*Entries supplied*
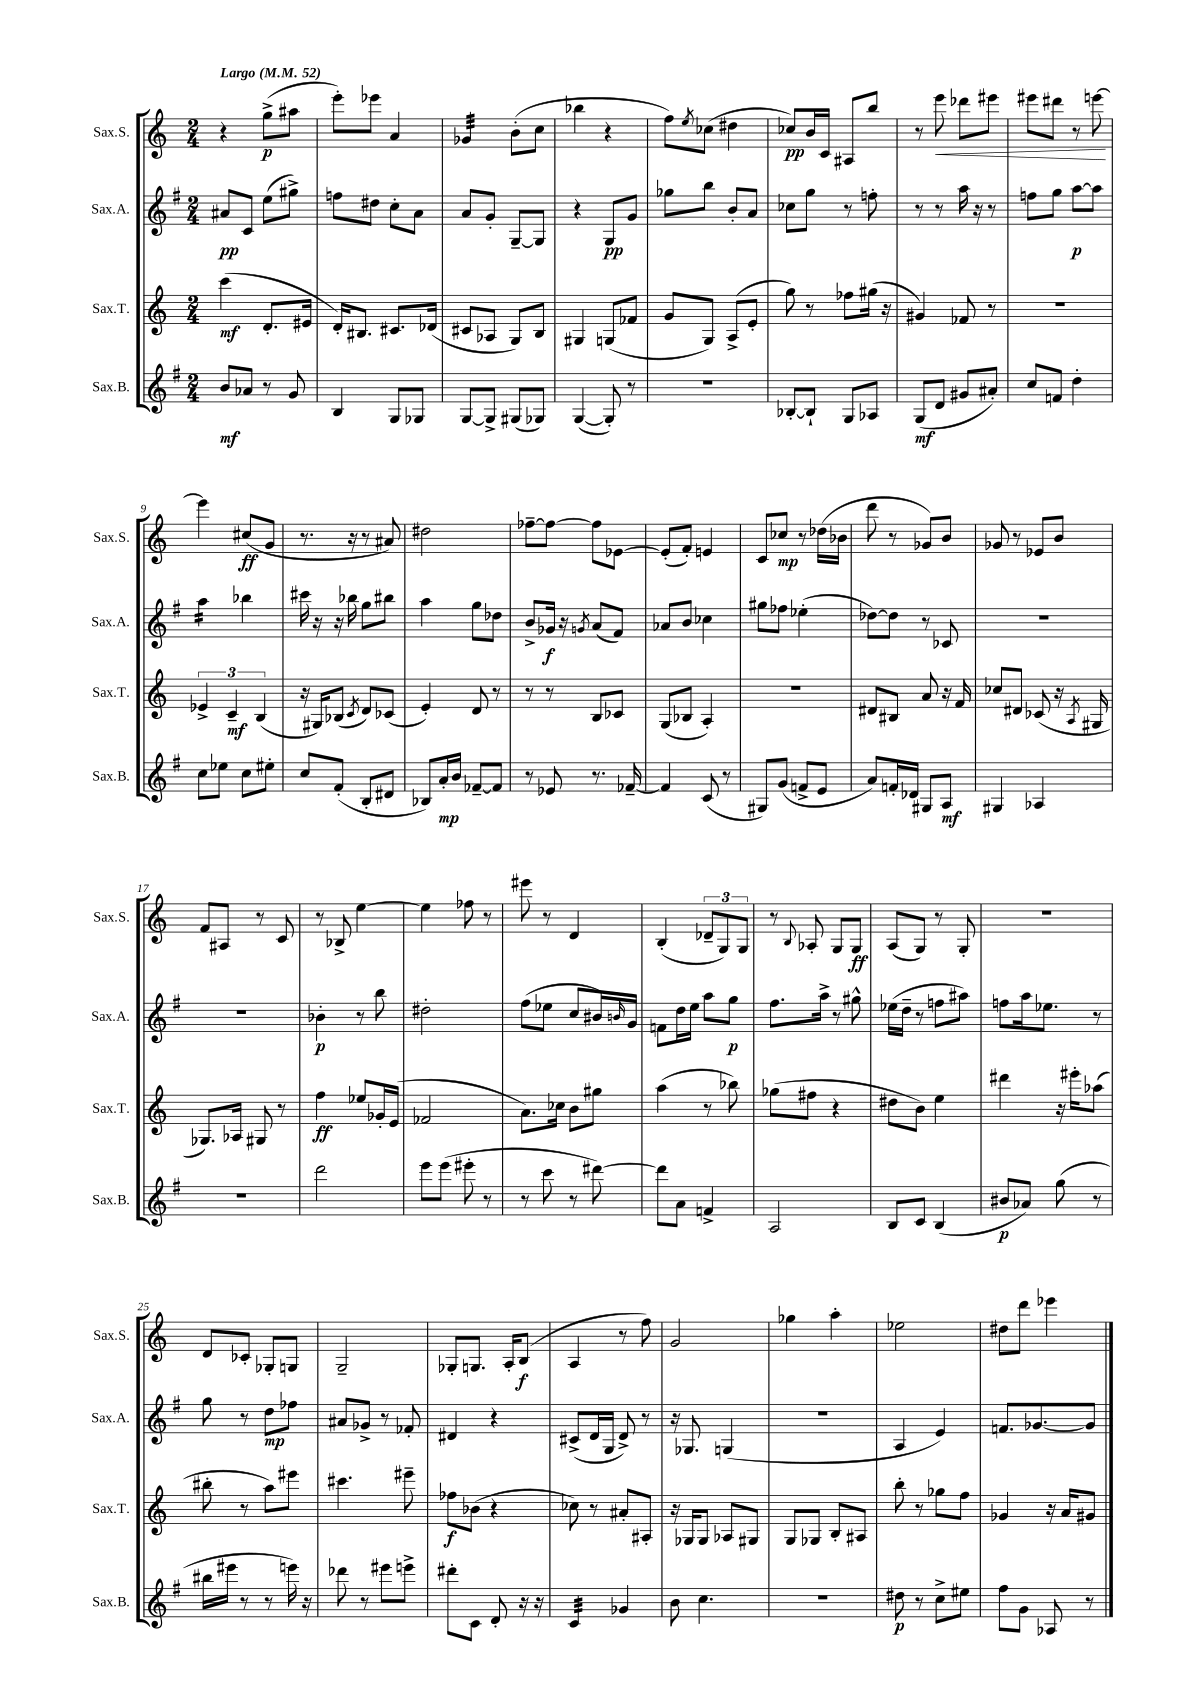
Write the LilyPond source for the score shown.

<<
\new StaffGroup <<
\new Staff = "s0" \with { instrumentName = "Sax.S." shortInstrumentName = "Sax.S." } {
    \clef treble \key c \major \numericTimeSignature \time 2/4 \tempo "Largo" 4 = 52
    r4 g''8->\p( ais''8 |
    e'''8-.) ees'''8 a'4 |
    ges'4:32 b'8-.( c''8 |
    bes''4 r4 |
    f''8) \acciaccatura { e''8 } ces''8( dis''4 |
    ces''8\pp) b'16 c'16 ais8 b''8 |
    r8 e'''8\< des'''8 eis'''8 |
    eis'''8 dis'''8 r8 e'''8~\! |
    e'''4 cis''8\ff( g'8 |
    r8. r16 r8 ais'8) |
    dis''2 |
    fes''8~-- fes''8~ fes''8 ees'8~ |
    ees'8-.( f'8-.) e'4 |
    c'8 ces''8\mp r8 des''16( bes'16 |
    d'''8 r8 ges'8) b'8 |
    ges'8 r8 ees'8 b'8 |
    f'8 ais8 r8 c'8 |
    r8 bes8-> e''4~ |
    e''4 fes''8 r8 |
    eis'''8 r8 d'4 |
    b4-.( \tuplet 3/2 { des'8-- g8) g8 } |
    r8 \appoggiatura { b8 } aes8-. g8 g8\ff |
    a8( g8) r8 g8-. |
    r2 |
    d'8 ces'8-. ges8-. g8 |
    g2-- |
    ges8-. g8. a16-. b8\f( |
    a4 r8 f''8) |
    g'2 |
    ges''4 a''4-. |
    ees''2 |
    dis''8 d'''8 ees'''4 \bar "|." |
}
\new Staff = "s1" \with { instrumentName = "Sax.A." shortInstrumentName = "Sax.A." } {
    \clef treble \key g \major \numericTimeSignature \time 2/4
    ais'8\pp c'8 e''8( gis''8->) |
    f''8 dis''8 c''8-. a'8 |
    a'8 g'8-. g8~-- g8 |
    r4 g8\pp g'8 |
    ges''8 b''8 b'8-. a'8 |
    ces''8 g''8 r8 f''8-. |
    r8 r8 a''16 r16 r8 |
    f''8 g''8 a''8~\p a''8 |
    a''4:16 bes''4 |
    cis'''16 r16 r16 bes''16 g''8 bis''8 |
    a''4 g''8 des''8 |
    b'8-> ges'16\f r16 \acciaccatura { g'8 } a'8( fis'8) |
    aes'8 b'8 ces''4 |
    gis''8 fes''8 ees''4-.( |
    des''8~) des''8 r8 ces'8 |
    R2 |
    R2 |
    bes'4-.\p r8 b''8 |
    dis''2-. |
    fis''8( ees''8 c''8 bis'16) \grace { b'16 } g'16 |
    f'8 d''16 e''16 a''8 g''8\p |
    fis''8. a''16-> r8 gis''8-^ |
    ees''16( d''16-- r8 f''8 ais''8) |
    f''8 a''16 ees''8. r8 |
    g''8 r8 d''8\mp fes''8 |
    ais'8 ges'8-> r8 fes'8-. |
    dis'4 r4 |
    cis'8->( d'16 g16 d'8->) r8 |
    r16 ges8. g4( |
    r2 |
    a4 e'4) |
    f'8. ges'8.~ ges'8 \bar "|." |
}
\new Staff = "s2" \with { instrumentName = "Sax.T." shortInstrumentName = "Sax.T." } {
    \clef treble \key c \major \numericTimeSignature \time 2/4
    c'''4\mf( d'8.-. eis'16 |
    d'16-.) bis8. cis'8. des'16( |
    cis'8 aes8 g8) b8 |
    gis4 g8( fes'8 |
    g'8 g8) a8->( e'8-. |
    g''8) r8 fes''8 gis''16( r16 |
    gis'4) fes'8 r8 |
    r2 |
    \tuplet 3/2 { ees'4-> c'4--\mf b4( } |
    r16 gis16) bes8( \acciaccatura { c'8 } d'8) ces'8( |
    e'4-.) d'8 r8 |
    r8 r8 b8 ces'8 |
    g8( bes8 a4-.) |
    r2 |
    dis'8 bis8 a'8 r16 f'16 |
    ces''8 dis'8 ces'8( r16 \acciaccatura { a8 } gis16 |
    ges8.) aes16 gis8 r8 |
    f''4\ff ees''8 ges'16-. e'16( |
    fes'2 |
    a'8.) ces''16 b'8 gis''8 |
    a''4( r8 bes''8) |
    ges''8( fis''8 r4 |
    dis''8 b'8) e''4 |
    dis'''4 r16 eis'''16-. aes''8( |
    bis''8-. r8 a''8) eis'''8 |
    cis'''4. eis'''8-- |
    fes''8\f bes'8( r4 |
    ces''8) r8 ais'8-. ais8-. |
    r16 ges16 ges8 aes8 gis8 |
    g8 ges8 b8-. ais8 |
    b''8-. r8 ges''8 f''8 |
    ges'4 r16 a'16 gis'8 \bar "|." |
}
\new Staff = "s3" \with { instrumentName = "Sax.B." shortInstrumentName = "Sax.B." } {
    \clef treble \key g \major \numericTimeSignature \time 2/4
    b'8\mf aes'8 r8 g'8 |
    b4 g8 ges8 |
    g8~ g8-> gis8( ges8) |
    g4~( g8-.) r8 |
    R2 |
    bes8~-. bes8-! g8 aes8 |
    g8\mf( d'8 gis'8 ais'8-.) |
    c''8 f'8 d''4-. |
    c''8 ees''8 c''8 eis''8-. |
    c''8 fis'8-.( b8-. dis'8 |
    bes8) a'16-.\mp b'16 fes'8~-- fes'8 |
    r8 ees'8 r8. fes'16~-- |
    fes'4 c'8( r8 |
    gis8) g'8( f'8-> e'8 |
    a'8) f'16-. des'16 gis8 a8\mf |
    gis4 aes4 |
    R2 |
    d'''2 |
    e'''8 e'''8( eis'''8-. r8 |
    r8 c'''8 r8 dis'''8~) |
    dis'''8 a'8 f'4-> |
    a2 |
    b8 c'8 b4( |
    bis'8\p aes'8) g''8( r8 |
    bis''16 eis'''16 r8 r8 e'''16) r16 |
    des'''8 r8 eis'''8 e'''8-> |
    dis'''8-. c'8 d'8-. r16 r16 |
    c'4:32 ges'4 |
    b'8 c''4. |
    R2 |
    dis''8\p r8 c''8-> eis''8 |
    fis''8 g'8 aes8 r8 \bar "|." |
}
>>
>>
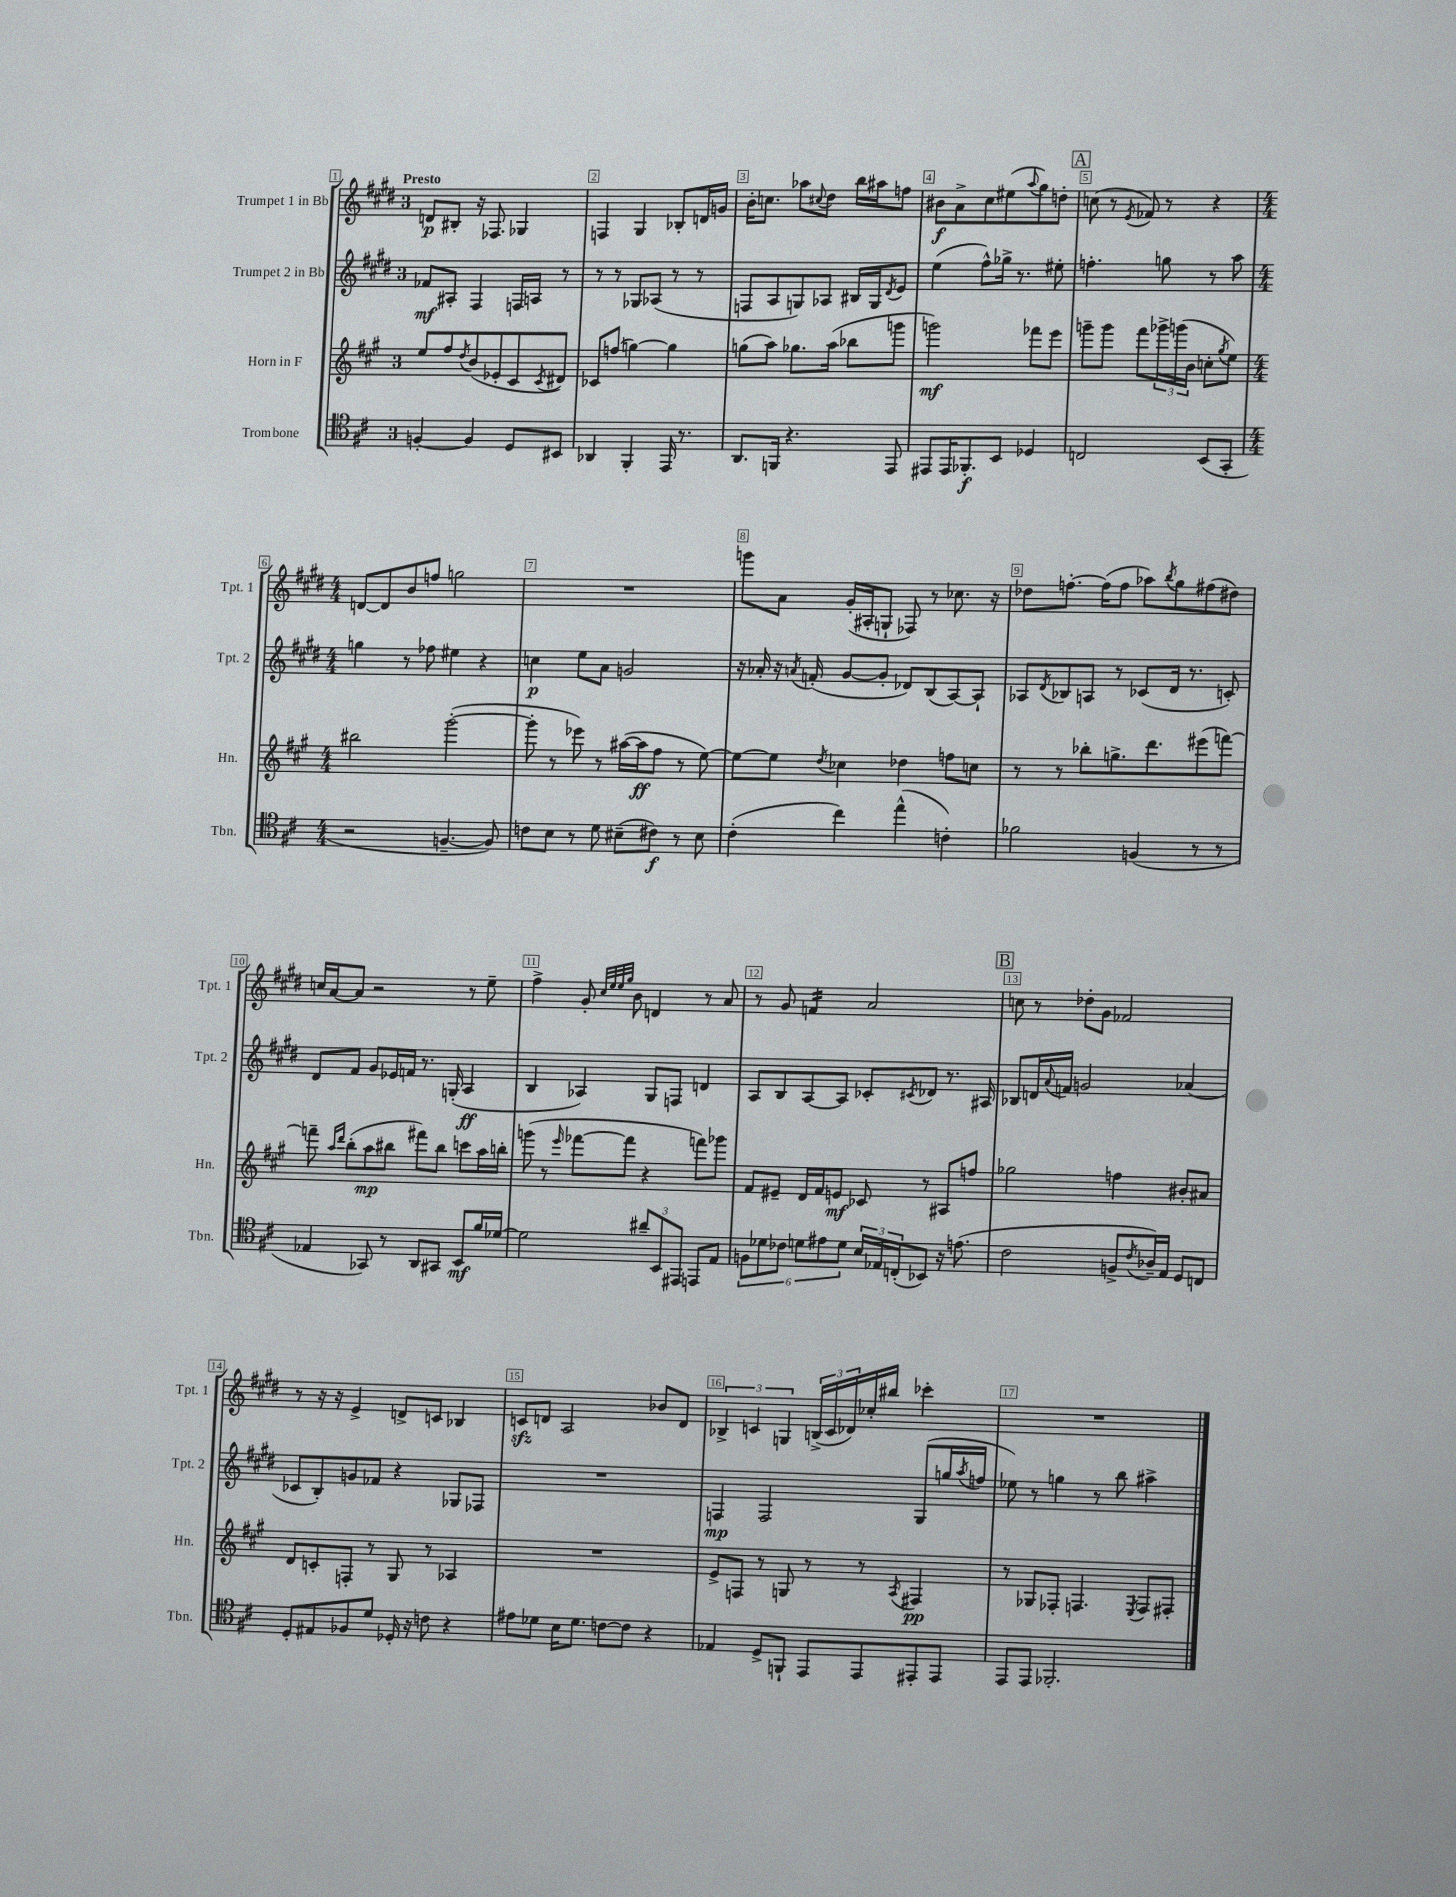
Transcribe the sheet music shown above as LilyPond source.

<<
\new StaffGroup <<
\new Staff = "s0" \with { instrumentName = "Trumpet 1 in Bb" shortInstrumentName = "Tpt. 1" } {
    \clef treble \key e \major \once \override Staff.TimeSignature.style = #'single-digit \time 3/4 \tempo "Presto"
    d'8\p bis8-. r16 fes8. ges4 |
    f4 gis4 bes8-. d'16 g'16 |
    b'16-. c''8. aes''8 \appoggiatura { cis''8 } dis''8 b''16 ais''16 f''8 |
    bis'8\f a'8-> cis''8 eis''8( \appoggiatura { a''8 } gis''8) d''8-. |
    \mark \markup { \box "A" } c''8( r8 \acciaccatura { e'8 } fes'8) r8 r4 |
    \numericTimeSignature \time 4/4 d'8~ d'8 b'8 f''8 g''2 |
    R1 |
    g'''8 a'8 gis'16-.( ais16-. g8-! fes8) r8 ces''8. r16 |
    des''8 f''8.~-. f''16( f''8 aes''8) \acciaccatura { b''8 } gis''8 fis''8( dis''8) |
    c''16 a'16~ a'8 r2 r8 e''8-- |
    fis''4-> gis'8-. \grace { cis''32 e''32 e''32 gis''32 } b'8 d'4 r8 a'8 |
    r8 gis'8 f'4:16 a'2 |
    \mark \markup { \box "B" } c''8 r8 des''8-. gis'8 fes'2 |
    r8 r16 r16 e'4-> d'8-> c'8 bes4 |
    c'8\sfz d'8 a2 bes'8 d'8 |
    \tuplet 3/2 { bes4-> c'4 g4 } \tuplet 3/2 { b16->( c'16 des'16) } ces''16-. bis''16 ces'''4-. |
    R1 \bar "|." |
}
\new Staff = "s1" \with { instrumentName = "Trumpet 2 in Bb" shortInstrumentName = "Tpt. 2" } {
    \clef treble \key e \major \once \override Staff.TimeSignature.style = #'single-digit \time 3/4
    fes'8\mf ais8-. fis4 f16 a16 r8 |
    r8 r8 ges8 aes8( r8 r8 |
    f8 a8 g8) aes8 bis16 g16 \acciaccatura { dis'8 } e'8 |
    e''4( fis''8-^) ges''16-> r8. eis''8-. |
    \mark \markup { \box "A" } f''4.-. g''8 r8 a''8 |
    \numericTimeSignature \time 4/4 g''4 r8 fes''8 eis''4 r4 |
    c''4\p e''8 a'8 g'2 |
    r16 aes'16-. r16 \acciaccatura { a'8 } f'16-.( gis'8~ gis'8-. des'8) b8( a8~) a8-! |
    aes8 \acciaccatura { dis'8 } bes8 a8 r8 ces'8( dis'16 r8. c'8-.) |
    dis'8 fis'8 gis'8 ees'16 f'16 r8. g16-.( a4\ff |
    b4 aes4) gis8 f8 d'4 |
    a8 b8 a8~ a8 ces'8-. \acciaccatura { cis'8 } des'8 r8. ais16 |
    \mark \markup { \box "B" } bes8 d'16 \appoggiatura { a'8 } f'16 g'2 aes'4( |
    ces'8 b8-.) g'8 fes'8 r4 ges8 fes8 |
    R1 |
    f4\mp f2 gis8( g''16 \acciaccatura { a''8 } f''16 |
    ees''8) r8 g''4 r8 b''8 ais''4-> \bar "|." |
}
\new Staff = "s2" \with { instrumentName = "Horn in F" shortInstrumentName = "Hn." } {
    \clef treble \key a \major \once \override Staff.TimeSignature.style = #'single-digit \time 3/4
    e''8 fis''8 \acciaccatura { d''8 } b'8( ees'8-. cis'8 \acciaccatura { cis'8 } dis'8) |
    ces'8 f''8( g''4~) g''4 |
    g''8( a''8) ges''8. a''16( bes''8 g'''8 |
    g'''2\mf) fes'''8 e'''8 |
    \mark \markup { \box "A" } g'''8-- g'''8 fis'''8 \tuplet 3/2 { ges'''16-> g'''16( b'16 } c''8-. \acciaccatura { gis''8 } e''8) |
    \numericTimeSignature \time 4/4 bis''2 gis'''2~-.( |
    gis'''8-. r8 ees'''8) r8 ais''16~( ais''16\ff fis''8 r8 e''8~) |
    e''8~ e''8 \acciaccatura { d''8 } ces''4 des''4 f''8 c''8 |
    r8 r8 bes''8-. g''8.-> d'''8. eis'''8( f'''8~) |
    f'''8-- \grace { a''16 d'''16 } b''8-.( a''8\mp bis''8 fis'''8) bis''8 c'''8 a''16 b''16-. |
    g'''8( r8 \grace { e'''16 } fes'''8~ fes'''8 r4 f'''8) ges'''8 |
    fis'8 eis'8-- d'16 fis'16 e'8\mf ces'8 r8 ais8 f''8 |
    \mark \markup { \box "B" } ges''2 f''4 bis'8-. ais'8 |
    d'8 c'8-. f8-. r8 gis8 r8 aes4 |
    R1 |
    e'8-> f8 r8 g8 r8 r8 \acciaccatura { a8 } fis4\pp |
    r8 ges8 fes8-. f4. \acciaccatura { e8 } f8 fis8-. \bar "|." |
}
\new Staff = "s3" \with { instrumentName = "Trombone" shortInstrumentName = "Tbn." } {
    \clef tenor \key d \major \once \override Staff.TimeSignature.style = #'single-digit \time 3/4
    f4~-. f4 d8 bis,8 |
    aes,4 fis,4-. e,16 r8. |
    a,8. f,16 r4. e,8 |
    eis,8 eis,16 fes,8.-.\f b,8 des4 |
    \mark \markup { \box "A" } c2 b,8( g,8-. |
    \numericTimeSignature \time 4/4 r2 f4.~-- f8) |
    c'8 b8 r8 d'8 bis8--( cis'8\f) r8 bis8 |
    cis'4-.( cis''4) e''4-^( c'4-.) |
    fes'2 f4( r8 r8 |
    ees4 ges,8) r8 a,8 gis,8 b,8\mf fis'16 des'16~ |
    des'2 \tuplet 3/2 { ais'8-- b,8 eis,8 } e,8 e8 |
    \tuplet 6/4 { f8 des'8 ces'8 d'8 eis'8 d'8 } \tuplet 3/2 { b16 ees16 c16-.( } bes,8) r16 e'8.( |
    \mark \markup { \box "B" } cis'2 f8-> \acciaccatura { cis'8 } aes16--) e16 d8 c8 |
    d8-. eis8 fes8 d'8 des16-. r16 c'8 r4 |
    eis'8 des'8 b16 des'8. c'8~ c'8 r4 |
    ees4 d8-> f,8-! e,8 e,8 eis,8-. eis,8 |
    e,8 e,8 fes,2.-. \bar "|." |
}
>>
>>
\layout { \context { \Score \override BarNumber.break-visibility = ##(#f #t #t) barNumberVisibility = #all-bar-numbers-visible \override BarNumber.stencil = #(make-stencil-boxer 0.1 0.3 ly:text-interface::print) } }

*Exercise requirements*
Identify every line in the records that contains the string "treble" and copy each one. Case counts.

*Task answer*
    \clef treble \key c \major \numericTimeSignature \time 2/4 \tempo "Largo" 4 = 52
    \clef treble \key g \major \numericTimeSignature \time 2/4
    \clef treble \key c \major \numericTimeSignature \time 2/4
    \clef treble \key g \major \numericTimeSignature \time 2/4
    \clef treble \key e \major \once \override Staff.TimeSignature.style = #'single-digit \time 3/4 \tempo "Presto"
    \clef treble \key e \major \once \override Staff.TimeSignature.style = #'single-digit \time 3/4
    \clef treble \key a \major \once \override Staff.TimeSignature.style = #'single-digit \time 3/4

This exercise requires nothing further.